◆ RECORDED INFORMATION:
◆ ◆ ◆ ◆ ◆

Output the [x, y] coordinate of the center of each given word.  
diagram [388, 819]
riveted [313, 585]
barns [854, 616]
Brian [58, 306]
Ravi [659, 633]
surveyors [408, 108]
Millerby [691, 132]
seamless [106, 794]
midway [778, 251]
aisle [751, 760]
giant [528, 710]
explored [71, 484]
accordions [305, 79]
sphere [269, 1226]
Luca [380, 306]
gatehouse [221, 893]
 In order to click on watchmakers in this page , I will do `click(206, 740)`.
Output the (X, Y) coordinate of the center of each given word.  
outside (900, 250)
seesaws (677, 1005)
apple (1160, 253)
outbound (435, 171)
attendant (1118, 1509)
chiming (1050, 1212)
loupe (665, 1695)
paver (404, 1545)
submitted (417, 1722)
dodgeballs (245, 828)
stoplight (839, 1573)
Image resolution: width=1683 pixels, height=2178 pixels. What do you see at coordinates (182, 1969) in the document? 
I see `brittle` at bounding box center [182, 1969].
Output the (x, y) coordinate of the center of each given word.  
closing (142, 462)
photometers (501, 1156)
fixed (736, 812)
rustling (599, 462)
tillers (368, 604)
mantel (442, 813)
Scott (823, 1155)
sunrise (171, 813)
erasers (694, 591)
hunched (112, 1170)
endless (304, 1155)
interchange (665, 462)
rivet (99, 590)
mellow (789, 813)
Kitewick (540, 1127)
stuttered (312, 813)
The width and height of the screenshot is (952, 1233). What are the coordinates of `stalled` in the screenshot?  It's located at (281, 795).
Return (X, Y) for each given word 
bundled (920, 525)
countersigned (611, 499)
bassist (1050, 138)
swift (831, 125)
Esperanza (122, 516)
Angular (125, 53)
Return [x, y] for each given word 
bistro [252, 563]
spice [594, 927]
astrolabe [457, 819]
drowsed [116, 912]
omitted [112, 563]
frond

◆ ◆ ◆ ◆ ◆

◆ STATED TASK:
Reproduce all of the entries above verbatim, line for line, keeping every word, number, bracket, and punctuation mark unchanged.

◆ IN RESPONSE:
Output the [x, y] coordinate of the center of each given word.  
diagram [388, 819]
riveted [313, 585]
barns [854, 616]
Brian [58, 306]
Ravi [659, 633]
surveyors [408, 108]
Millerby [691, 132]
seamless [106, 794]
midway [778, 251]
aisle [751, 760]
giant [528, 710]
explored [71, 484]
accordions [305, 79]
sphere [269, 1226]
Luca [380, 306]
gatehouse [221, 893]
 In order to click on watchmakers in this page , I will do `click(206, 740)`.
Output the (X, Y) coordinate of the center of each given word.  
outside (900, 250)
seesaws (677, 1005)
apple (1160, 253)
outbound (435, 171)
attendant (1118, 1509)
chiming (1050, 1212)
loupe (665, 1695)
paver (404, 1545)
submitted (417, 1722)
dodgeballs (245, 828)
stoplight (839, 1573)
Image resolution: width=1683 pixels, height=2178 pixels. What do you see at coordinates (182, 1969) in the document? 
I see `brittle` at bounding box center [182, 1969].
Output the (x, y) coordinate of the center of each given word.  
closing (142, 462)
photometers (501, 1156)
fixed (736, 812)
rustling (599, 462)
tillers (368, 604)
mantel (442, 813)
Scott (823, 1155)
sunrise (171, 813)
erasers (694, 591)
hunched (112, 1170)
endless (304, 1155)
interchange (665, 462)
rivet (99, 590)
mellow (789, 813)
Kitewick (540, 1127)
stuttered (312, 813)
The width and height of the screenshot is (952, 1233). What are the coordinates of `stalled` in the screenshot?  It's located at (281, 795).
Return (X, Y) for each given word 
bundled (920, 525)
countersigned (611, 499)
bassist (1050, 138)
swift (831, 125)
Esperanza (122, 516)
Angular (125, 53)
Return [x, y] for each given word 
bistro [252, 563]
spice [594, 927]
astrolabe [457, 819]
drowsed [116, 912]
omitted [112, 563]
frond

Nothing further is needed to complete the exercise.